__WHAT IS EXPECTED__
Extract every line of the records that contains the word "element", matching case exactly.
──────── SUPPLIED DATA
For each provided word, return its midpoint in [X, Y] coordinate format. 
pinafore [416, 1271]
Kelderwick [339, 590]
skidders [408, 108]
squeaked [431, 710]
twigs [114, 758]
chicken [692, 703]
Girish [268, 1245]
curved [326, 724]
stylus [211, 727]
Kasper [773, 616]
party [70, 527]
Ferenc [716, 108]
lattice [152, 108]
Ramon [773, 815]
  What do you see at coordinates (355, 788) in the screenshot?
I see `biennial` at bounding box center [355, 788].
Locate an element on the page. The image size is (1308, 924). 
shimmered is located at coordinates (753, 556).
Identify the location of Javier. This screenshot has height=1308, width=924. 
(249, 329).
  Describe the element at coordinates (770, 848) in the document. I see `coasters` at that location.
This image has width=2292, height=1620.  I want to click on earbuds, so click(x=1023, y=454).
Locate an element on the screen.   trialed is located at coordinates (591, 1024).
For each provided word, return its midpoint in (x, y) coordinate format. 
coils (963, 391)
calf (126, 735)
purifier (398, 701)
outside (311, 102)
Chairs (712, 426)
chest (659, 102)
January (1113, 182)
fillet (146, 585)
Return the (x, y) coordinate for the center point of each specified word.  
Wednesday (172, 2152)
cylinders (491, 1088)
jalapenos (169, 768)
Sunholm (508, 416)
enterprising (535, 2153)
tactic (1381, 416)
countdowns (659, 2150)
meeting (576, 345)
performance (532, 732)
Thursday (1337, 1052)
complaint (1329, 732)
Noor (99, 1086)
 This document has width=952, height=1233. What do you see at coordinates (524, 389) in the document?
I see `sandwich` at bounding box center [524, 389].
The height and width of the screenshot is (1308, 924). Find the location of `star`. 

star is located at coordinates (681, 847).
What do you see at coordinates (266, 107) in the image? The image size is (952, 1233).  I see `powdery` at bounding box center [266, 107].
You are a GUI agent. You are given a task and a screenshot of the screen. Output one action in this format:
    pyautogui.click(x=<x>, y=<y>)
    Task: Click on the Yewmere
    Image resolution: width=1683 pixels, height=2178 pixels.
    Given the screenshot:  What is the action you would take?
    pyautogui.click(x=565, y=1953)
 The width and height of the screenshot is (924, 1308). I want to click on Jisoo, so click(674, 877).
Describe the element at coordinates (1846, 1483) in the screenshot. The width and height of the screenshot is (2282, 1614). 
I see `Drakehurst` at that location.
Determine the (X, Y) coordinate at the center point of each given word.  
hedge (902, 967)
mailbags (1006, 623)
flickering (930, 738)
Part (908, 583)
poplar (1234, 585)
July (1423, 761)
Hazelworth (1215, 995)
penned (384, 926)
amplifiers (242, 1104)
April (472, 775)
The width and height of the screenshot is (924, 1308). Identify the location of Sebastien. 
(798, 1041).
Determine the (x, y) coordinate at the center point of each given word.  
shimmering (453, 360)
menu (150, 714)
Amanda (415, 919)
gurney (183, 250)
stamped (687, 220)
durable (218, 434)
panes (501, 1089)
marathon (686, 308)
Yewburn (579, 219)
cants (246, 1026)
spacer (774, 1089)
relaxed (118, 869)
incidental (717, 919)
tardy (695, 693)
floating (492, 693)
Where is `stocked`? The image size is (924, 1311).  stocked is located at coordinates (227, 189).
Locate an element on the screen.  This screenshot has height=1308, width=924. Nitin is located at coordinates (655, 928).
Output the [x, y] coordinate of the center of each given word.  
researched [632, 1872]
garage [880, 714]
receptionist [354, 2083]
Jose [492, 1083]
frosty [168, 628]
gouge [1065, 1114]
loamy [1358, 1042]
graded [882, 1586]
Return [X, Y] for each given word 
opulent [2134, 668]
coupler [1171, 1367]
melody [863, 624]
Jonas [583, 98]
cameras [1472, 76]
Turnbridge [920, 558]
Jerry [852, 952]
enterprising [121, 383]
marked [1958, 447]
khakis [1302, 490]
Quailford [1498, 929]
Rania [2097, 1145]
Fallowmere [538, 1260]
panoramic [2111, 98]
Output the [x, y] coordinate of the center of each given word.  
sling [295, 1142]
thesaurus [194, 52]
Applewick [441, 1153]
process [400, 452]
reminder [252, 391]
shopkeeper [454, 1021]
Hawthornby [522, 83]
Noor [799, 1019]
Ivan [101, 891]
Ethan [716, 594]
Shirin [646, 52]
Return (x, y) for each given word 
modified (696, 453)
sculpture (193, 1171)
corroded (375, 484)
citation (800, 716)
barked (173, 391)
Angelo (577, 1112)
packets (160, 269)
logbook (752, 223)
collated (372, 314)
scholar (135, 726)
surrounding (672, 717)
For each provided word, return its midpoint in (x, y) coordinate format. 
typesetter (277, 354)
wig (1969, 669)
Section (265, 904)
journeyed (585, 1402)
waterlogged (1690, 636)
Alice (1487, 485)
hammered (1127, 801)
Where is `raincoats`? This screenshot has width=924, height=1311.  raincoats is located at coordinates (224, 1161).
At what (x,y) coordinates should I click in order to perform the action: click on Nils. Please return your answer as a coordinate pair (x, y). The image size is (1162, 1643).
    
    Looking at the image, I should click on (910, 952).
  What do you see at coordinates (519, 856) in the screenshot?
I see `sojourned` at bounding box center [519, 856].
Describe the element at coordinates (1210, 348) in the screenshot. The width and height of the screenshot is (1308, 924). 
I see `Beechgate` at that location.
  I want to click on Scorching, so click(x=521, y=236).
────────────────
__WRITTEN ANSWER__
Locate an element on the page. The image size is (1308, 924). 
  Describe the element at coordinates (770, 848) in the document. I see `coasters` at that location.
Locate an element on the screen.   trialed is located at coordinates (591, 1024).
Describe the element at coordinates (1846, 1483) in the screenshot. The width and height of the screenshot is (2282, 1614). 
Locate an element on the screen.  This screenshot has height=1308, width=924. Nitin is located at coordinates (655, 928).
Describe the element at coordinates (1210, 348) in the screenshot. The width and height of the screenshot is (1308, 924). 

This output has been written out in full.